## About this exercise
Report all lines from the entries below in which "banana" appears.
________________________
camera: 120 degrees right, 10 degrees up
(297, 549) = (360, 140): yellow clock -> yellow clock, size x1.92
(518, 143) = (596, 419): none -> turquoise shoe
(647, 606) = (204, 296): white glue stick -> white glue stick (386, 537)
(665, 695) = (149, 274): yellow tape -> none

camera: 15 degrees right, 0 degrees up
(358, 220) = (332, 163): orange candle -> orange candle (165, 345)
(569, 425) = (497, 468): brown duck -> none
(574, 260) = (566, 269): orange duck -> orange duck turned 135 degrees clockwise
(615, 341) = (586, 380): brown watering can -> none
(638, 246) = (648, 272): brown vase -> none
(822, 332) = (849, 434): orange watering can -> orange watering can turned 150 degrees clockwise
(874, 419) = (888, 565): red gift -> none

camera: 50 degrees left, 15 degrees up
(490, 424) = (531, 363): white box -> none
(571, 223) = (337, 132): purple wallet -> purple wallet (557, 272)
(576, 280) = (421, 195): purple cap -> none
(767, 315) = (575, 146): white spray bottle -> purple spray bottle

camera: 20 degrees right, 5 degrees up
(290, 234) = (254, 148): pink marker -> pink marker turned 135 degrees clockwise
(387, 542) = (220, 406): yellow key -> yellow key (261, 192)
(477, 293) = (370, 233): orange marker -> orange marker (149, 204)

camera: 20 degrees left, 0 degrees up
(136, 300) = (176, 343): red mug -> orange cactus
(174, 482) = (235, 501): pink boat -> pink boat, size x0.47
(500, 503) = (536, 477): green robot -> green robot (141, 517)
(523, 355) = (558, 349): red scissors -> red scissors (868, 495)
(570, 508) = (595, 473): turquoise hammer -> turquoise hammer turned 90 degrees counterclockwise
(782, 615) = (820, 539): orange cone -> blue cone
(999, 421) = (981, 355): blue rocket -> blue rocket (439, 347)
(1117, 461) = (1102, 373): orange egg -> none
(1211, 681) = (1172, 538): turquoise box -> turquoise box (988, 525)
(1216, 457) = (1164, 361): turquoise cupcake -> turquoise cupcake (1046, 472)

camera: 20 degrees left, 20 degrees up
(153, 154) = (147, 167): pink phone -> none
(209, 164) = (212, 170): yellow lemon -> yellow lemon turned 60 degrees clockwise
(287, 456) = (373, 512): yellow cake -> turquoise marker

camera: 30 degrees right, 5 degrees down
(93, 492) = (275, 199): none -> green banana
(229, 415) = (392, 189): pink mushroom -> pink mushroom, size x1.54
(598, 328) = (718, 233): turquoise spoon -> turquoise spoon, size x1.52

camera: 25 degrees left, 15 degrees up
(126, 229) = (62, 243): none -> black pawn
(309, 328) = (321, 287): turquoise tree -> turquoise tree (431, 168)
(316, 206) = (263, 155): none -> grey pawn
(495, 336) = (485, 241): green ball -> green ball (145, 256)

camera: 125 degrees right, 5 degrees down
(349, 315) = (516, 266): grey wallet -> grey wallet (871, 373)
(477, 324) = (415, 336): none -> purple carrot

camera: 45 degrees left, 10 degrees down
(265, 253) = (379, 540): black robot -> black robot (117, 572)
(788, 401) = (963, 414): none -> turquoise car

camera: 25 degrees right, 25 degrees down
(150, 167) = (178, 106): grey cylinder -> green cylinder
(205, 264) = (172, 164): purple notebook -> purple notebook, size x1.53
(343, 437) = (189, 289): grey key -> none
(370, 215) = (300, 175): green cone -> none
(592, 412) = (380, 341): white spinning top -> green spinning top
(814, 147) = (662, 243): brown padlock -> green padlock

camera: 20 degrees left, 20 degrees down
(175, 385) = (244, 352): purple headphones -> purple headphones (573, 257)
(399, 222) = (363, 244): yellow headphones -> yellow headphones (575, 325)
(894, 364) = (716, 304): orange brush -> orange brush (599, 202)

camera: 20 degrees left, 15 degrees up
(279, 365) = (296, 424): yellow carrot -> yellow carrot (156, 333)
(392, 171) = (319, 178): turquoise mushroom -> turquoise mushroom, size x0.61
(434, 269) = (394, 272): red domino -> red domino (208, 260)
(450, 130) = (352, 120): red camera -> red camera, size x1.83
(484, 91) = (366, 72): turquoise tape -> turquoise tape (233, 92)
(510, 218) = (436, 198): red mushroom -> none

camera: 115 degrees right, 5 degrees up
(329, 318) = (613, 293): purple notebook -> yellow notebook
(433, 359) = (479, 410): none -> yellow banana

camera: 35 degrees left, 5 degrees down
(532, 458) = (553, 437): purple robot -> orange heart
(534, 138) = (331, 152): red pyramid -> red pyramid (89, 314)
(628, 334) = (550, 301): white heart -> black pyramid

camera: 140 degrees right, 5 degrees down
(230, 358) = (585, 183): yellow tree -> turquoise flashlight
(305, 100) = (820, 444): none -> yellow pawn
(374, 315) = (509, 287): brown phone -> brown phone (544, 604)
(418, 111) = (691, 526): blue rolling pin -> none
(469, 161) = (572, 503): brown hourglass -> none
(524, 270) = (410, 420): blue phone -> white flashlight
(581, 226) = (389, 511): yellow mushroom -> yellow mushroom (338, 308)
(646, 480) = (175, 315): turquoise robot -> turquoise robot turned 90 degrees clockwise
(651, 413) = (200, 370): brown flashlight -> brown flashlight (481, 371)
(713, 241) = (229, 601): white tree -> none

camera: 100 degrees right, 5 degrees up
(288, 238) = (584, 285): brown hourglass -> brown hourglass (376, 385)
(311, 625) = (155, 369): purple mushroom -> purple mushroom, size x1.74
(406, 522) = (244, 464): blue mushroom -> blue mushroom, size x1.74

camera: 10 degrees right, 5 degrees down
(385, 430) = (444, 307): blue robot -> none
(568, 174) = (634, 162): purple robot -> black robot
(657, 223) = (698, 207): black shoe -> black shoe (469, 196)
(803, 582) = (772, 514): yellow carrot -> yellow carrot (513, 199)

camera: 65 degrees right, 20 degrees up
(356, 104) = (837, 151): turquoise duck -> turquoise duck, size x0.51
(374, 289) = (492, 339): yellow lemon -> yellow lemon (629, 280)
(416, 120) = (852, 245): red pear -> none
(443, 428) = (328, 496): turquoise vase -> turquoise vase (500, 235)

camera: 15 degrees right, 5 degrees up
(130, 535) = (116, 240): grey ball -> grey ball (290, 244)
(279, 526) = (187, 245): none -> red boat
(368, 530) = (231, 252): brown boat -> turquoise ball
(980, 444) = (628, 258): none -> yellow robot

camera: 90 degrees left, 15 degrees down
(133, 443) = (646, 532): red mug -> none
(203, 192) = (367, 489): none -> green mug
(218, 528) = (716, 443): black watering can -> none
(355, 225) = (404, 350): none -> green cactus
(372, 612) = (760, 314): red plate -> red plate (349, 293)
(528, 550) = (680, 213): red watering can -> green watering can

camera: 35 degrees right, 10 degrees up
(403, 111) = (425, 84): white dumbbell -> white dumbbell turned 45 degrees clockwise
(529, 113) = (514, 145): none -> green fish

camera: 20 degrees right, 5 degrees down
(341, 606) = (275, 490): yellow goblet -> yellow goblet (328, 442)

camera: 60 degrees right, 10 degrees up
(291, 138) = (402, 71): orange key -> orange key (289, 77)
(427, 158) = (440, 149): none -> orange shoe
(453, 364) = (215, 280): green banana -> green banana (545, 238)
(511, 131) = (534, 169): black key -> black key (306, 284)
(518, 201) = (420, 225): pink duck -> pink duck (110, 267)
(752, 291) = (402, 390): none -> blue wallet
________________________
## Response below
(93, 492) = (275, 199): none -> green banana
(433, 359) = (479, 410): none -> yellow banana
(453, 364) = (215, 280): green banana -> green banana (545, 238)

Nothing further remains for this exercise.